• PROBLEM
Each entry below must be repeated exactly. Leave the pictures out of it.

━━━━━━━━━━━━━━━━━━━━

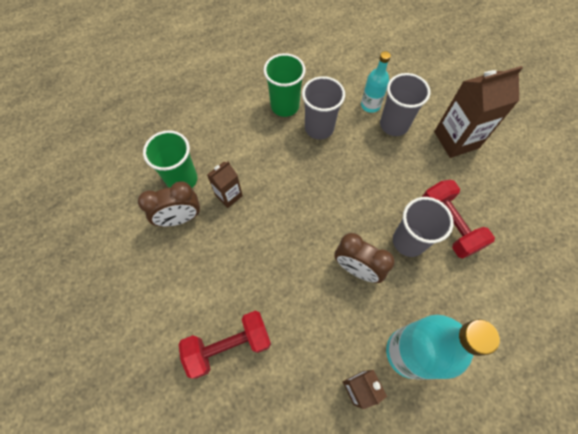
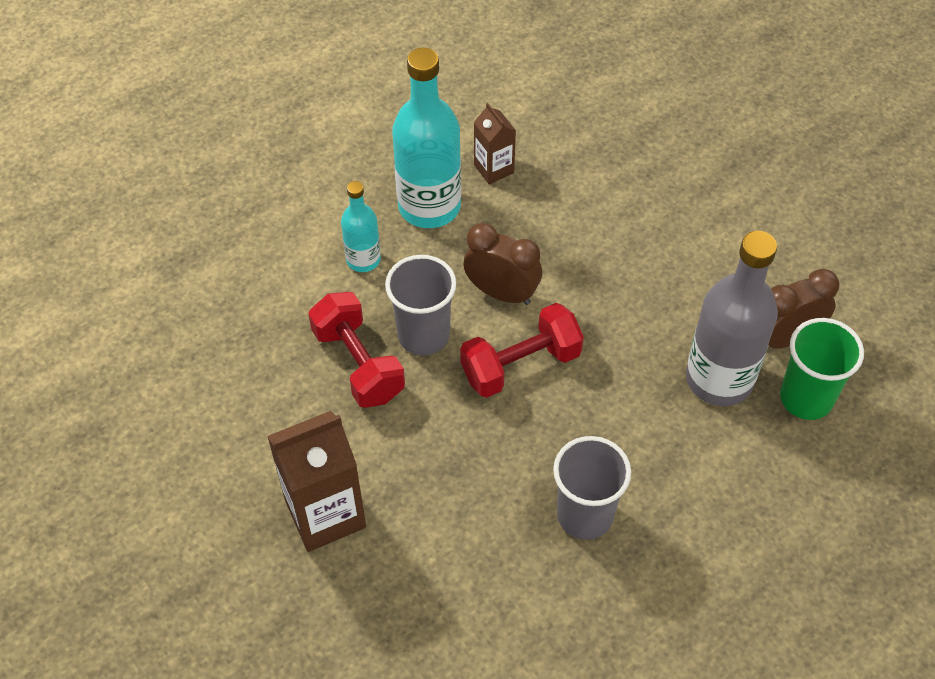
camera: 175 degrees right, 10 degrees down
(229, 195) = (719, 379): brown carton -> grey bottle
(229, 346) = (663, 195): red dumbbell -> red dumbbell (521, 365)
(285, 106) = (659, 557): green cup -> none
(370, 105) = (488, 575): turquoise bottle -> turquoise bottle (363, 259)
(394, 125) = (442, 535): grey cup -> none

━━━━━━━━━━━━━━━━━━━━

• WRITTEN REPLY
camera: 175 degrees right, 10 degrees down
(229, 195) = (719, 379): brown carton -> grey bottle
(229, 346) = (663, 195): red dumbbell -> red dumbbell (521, 365)
(285, 106) = (659, 557): green cup -> none
(370, 105) = (488, 575): turquoise bottle -> turquoise bottle (363, 259)
(394, 125) = (442, 535): grey cup -> none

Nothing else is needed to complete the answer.